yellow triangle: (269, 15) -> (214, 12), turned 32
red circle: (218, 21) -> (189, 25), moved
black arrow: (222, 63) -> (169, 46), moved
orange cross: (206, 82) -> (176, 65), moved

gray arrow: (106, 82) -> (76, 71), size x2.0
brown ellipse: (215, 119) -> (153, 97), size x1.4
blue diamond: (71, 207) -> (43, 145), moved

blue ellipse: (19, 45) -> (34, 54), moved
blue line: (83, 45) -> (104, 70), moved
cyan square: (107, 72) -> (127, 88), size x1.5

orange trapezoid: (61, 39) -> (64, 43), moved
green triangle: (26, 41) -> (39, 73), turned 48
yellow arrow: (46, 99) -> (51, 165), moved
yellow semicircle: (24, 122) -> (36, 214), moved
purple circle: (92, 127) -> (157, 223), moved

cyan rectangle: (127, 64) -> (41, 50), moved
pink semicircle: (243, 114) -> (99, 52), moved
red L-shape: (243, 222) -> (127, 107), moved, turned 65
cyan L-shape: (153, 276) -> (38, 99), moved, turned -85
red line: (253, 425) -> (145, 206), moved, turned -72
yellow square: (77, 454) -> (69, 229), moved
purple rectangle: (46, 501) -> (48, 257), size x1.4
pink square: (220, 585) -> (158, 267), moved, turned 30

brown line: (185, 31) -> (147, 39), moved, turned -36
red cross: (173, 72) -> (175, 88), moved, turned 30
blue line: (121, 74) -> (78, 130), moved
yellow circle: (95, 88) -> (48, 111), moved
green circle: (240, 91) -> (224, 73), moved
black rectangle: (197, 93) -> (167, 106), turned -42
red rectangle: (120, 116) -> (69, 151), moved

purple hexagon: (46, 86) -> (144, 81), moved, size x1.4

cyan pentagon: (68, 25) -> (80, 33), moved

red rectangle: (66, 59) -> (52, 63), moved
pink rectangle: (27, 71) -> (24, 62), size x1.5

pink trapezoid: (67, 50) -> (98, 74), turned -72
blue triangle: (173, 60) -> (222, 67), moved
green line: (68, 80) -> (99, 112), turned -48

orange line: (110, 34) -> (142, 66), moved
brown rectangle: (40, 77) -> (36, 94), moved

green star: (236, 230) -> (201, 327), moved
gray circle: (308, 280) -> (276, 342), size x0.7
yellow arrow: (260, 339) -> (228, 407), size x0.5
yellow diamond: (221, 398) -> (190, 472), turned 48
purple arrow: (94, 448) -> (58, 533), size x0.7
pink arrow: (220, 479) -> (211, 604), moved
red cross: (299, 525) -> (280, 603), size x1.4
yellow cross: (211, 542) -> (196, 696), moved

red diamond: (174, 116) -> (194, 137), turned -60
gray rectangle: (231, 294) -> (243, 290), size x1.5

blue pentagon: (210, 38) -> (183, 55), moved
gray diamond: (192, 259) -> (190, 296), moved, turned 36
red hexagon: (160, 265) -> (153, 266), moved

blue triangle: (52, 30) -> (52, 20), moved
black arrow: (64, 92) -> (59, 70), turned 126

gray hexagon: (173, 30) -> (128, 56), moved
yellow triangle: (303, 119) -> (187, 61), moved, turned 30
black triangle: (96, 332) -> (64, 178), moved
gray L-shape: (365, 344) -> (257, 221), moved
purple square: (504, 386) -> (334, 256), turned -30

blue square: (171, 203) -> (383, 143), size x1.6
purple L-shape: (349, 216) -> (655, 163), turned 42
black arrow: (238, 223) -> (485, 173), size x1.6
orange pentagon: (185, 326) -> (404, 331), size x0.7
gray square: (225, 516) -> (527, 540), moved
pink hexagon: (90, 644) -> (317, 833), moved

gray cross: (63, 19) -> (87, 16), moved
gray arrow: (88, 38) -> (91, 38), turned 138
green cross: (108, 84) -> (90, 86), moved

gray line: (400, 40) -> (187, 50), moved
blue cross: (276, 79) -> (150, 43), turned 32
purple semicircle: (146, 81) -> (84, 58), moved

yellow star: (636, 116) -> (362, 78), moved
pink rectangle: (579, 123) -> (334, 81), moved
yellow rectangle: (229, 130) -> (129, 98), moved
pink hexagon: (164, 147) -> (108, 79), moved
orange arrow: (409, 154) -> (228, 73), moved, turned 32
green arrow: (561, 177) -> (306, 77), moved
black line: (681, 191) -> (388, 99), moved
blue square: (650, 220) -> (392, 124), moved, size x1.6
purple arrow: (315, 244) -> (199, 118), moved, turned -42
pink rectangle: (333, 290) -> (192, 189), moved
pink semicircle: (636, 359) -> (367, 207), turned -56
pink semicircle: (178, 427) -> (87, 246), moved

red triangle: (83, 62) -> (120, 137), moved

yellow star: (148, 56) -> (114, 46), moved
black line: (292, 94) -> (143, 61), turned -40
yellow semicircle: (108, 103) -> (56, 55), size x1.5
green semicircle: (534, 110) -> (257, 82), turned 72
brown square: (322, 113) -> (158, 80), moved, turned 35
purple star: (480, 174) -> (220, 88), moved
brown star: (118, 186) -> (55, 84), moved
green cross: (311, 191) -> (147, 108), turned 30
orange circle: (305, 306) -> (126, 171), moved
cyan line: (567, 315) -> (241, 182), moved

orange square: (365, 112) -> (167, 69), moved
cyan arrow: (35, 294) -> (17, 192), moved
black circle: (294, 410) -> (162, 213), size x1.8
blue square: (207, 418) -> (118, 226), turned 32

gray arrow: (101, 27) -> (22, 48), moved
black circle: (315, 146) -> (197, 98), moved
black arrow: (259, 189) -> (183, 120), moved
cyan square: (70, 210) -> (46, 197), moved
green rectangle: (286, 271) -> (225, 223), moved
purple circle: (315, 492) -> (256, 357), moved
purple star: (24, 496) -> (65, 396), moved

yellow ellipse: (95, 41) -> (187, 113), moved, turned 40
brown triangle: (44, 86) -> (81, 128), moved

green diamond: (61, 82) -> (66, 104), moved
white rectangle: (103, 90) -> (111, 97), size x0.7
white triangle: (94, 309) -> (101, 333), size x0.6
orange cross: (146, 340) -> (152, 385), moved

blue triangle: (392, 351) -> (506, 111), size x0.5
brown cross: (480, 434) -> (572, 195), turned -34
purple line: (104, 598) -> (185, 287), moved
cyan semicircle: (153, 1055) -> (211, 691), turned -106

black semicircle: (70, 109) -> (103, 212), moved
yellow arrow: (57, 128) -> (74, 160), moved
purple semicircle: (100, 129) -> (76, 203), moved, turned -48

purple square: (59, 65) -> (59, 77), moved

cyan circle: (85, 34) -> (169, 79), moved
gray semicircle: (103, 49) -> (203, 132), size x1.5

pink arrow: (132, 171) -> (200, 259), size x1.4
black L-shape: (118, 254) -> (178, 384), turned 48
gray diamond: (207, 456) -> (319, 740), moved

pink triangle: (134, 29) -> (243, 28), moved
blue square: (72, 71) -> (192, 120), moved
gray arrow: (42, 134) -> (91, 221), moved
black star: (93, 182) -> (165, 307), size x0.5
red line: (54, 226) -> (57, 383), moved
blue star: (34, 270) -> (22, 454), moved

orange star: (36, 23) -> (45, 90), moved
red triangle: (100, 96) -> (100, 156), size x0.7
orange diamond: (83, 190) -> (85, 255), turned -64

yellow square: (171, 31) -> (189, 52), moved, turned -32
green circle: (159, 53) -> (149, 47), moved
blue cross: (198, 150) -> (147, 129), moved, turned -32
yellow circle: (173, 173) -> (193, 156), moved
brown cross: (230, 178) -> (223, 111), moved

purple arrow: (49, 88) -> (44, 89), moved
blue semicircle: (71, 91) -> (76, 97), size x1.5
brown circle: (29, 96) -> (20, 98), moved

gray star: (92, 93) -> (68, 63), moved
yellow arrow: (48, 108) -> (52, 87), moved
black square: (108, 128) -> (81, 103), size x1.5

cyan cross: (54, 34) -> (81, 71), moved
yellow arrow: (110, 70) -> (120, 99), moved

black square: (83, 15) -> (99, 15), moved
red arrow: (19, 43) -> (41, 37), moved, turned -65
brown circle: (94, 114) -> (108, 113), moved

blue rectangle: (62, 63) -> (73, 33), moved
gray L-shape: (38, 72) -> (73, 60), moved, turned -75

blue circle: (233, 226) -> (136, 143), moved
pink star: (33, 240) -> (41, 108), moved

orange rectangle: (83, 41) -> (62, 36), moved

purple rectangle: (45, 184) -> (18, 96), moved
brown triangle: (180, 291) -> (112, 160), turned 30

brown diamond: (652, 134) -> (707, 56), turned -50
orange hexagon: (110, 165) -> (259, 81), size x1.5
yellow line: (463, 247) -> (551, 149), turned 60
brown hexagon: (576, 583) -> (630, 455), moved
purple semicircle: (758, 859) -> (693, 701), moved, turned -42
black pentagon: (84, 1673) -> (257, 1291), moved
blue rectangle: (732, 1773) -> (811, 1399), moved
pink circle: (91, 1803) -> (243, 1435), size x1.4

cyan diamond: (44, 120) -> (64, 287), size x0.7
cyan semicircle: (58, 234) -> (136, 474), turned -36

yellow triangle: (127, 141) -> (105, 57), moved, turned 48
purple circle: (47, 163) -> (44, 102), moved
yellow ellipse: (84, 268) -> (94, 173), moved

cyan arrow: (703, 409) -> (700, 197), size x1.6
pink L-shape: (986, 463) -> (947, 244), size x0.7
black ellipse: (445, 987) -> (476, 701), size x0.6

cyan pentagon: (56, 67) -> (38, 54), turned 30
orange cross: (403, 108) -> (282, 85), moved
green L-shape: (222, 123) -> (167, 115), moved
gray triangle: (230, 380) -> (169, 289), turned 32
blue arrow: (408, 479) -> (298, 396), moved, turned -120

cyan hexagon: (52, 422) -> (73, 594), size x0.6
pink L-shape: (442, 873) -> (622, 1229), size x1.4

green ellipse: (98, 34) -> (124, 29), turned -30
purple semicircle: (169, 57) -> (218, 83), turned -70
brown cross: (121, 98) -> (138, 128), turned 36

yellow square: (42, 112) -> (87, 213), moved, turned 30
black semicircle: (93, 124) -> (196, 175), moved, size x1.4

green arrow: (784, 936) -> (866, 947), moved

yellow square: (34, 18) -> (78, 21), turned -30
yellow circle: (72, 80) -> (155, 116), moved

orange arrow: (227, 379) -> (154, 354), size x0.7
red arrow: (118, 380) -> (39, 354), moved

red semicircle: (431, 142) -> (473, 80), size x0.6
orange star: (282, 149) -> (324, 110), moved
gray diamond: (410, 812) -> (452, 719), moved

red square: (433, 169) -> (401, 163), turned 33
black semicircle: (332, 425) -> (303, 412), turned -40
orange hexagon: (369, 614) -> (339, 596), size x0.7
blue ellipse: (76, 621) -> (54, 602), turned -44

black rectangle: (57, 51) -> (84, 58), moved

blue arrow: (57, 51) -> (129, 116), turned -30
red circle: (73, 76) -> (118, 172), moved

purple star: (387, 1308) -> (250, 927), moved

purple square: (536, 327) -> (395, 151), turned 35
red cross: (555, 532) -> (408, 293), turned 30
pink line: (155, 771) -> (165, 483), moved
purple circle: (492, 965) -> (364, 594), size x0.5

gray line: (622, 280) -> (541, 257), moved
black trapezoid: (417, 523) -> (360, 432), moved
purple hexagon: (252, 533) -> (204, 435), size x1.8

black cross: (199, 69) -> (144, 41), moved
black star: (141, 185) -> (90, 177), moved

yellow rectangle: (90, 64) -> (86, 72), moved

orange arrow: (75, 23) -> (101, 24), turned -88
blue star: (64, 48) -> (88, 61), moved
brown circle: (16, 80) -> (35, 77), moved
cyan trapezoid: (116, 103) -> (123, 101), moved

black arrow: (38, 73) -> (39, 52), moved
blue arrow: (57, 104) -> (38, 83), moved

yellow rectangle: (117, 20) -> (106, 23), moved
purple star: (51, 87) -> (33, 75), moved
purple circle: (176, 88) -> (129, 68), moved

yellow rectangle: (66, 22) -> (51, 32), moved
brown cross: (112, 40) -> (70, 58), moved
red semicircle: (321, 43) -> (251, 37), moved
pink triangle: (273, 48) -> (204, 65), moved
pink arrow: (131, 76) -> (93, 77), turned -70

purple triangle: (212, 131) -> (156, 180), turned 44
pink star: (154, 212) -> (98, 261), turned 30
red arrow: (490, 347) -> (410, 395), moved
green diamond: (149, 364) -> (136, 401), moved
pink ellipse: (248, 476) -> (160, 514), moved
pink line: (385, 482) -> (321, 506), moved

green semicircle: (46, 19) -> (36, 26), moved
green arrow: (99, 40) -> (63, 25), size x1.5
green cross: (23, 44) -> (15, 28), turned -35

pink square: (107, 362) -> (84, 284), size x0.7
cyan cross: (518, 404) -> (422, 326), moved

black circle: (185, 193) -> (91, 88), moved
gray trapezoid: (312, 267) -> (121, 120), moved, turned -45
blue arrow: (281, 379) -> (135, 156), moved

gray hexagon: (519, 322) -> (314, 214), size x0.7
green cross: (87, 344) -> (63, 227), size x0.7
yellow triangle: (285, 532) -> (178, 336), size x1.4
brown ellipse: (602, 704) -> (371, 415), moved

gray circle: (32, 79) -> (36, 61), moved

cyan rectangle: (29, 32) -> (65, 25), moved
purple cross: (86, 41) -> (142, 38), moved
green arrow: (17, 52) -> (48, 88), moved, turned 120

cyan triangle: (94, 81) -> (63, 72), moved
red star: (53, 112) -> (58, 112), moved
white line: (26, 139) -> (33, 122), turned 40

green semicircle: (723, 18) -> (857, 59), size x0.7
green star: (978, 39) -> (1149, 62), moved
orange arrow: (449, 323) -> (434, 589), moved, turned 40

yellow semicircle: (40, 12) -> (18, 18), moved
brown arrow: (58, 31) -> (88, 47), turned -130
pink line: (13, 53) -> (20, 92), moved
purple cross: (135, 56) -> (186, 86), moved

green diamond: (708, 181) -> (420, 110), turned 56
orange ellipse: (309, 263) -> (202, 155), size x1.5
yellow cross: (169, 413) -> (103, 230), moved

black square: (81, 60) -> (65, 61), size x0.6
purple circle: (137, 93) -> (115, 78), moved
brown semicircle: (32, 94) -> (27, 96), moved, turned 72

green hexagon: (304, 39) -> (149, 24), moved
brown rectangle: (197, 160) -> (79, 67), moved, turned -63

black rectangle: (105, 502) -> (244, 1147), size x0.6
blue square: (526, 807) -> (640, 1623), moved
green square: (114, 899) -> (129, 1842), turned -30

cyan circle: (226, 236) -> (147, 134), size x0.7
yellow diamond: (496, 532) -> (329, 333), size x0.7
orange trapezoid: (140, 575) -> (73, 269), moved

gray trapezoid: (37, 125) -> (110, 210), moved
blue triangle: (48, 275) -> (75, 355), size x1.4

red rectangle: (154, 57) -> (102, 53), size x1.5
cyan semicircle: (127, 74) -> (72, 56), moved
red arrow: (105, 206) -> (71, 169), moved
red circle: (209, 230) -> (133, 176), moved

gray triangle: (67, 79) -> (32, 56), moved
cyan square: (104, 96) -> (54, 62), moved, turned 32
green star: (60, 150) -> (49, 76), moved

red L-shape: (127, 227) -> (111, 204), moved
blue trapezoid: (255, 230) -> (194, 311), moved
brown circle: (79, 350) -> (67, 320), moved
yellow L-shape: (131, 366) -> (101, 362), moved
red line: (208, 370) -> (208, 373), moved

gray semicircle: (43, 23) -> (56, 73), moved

================

* _Requirement_: An exact number is called for here: how many lines across the records contain the word "pentagon". Nothing else belongs in the answer.

* _Result of the exercise_: 5